── Information provided
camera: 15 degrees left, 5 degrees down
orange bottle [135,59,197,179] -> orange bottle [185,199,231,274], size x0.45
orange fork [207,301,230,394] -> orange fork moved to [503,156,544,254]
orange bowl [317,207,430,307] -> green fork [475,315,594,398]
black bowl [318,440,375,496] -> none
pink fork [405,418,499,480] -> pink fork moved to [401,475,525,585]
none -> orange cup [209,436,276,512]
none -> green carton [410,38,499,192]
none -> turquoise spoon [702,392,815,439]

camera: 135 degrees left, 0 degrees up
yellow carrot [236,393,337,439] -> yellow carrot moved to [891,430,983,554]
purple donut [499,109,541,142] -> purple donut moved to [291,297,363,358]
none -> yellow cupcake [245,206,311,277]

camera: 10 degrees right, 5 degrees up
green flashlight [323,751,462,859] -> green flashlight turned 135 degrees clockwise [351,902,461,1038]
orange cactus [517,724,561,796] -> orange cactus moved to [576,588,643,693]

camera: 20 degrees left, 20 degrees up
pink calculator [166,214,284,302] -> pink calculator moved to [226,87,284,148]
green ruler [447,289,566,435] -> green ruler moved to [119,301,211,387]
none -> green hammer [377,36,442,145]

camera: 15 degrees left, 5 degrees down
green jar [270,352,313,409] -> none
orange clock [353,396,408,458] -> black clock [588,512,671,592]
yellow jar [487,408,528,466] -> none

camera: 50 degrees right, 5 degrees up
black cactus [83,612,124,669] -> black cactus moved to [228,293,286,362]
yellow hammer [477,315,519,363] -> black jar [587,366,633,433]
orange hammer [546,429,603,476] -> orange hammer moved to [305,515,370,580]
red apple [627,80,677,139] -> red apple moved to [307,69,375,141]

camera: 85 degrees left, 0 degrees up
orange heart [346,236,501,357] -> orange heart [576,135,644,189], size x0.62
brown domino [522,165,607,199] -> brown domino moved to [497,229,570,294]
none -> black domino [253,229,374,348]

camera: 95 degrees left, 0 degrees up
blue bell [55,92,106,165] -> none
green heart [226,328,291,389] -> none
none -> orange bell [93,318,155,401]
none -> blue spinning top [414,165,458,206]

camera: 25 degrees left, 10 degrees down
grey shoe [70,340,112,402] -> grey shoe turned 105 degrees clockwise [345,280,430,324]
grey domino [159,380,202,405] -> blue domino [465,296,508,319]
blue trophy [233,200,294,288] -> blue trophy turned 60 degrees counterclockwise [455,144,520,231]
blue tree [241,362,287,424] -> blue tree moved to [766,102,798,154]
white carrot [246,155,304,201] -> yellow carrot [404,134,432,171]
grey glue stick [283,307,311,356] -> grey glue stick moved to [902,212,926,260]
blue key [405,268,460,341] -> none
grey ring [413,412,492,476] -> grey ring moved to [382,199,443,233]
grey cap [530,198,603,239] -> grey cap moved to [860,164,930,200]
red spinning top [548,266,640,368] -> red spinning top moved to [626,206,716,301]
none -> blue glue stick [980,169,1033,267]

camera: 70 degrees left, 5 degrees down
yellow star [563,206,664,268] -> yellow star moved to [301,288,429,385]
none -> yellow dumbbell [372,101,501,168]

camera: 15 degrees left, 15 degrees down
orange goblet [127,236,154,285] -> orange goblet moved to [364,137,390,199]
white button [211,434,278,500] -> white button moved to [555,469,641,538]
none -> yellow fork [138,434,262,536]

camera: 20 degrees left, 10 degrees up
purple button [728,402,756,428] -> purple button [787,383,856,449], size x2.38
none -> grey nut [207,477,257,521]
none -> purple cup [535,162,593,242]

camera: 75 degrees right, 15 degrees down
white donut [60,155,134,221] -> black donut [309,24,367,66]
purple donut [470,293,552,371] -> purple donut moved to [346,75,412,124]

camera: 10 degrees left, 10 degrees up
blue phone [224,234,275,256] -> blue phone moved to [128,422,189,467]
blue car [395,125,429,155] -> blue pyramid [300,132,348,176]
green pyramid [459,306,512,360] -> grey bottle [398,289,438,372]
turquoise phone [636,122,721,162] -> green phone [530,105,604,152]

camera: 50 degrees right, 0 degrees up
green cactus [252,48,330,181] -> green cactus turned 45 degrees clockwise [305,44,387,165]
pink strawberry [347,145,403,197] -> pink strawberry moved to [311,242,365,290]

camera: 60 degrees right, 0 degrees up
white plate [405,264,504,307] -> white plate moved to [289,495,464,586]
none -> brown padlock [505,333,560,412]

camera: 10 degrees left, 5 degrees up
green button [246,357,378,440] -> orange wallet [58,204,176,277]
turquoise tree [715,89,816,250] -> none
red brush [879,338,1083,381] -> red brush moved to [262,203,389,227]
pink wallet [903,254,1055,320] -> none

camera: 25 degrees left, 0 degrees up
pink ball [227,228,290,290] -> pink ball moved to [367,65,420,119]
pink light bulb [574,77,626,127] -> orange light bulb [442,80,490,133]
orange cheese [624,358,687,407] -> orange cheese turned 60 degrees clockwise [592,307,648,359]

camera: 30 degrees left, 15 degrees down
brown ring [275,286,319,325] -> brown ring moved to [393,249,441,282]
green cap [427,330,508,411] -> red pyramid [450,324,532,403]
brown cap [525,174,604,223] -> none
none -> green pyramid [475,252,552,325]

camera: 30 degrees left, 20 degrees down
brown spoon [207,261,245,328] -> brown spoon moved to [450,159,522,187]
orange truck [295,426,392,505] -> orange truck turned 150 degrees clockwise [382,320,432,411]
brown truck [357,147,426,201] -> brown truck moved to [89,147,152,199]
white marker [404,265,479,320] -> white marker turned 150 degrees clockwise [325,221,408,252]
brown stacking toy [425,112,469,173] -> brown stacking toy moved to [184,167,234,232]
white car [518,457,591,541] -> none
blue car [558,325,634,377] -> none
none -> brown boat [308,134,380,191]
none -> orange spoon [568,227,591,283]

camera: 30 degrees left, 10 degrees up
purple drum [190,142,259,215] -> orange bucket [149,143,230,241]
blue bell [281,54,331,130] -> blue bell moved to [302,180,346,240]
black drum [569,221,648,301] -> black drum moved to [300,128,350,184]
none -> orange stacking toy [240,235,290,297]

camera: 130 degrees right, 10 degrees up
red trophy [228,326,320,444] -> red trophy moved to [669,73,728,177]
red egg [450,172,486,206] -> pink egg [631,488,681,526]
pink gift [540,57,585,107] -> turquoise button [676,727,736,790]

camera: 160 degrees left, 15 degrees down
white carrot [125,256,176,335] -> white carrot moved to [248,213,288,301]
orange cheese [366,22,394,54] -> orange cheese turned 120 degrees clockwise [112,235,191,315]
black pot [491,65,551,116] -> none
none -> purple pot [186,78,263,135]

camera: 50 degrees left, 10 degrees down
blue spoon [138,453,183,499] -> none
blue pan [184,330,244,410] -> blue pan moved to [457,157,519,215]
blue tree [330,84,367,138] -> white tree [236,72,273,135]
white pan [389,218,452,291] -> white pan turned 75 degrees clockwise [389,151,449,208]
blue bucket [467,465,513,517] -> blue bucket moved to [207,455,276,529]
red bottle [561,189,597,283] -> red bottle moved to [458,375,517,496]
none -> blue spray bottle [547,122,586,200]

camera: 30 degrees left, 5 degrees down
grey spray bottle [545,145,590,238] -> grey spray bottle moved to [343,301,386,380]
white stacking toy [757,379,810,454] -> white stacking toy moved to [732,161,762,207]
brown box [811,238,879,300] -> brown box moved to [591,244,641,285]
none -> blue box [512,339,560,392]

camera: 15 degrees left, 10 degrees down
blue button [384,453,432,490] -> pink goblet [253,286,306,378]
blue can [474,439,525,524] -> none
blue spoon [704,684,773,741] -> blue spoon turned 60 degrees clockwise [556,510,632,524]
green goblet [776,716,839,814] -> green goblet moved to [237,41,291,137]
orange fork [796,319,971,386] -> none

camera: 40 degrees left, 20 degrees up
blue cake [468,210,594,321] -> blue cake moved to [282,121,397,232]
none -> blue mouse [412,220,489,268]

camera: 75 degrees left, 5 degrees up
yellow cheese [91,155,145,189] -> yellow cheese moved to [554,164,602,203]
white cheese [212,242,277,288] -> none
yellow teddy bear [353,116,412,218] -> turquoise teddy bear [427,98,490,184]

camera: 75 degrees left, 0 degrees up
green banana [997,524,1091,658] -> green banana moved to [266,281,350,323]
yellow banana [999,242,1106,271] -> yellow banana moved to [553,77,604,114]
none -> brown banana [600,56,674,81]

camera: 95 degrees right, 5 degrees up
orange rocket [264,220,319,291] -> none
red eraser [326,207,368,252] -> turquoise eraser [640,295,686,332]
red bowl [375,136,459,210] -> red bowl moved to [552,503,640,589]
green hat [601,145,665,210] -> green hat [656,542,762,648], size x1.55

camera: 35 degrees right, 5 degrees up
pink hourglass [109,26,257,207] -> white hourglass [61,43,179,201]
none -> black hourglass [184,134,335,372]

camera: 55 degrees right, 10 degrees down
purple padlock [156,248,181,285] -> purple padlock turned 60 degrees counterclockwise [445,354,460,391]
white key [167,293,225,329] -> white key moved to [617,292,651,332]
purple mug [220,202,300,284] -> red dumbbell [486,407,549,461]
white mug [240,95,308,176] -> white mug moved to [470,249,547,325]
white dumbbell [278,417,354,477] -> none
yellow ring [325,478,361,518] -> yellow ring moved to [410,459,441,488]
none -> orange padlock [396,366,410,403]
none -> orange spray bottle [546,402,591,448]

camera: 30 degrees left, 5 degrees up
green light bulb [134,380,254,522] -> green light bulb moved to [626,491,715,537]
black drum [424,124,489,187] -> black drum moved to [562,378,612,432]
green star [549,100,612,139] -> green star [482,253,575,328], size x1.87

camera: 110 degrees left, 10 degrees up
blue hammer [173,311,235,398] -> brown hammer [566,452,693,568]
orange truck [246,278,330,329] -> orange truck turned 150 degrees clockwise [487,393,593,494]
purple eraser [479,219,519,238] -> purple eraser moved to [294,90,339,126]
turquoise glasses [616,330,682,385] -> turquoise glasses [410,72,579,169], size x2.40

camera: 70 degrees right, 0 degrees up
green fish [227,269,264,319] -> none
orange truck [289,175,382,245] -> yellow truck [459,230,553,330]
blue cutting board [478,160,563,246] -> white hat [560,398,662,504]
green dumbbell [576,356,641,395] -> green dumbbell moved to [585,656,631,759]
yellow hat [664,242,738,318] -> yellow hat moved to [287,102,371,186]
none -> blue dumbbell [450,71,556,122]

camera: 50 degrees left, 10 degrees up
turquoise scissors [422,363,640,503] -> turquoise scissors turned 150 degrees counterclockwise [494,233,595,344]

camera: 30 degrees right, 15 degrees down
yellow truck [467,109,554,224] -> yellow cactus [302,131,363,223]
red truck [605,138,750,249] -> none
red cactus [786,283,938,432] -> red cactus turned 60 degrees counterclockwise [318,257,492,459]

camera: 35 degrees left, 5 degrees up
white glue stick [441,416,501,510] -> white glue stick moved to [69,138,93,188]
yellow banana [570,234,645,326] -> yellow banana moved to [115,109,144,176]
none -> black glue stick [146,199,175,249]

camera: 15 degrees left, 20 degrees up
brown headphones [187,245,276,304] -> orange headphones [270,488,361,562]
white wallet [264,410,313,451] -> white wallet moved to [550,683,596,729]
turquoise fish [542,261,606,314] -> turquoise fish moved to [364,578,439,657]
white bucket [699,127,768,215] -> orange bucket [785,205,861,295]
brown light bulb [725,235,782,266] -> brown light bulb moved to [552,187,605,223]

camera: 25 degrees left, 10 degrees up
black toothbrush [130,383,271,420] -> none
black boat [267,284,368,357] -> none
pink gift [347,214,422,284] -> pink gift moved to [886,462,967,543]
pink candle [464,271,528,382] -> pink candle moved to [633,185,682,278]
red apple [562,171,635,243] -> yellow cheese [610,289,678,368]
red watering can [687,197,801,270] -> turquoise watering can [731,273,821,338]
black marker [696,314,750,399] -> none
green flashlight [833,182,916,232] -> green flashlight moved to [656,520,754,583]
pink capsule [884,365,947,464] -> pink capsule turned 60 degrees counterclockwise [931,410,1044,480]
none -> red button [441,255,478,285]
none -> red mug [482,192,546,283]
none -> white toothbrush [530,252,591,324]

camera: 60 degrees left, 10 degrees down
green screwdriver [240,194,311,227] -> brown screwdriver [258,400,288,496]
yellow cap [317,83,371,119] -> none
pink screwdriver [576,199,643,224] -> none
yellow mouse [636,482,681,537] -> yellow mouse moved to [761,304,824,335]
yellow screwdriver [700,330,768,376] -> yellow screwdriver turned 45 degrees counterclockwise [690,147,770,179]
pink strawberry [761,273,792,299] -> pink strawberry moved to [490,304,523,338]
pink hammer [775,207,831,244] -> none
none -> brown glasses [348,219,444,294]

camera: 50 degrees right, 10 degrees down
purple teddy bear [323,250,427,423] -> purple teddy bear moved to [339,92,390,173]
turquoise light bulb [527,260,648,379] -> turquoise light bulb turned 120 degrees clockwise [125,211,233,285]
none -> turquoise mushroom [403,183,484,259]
────
### Problem to work on
All that is wanted is the stretch of lines above from the one containing "none -> red button [441,255,478,285]" through the one containing "yellow cap [317,83,371,119] -> none", duplicated exactly.

### Result of this task
none -> red button [441,255,478,285]
none -> red mug [482,192,546,283]
none -> white toothbrush [530,252,591,324]

camera: 60 degrees left, 10 degrees down
green screwdriver [240,194,311,227] -> brown screwdriver [258,400,288,496]
yellow cap [317,83,371,119] -> none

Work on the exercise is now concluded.